**Prompt:** From the entries that follow, extract each line holding the string "none".

**Data to use:**

----

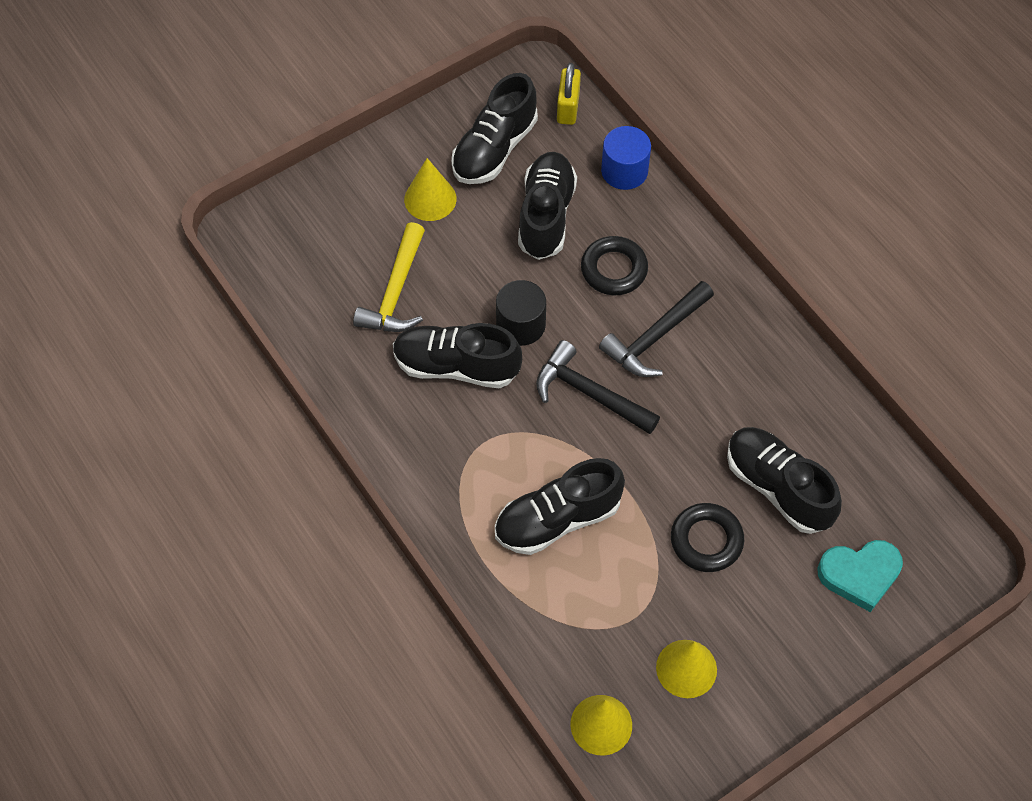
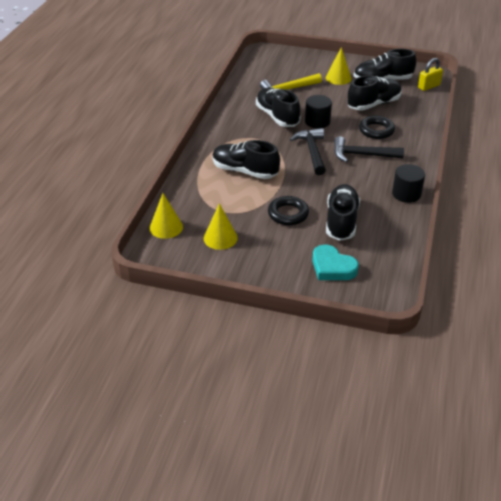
camera: 50 degrees right, 20 degrees down
blue cylinder [601,126,651,190] -> none
none -> black cylinder [392,164,425,203]

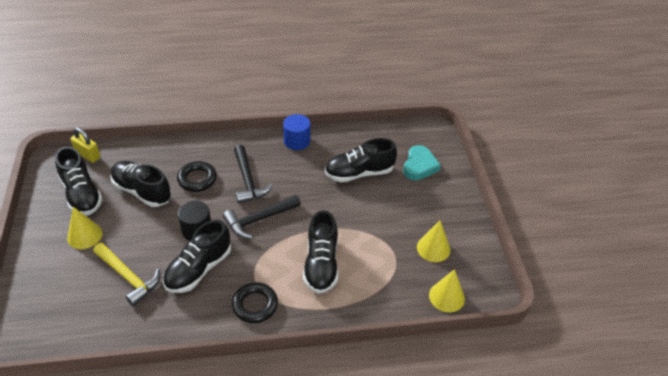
camera: 115 degrees left, 5 degrees up
black ring [268,196,309,225] -> black ring moved to [232,282,278,323]
black cylinder [392,164,425,203] -> blue cylinder [283,114,310,150]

----

**Your solution:**
blue cylinder [601,126,651,190] -> none
none -> black cylinder [392,164,425,203]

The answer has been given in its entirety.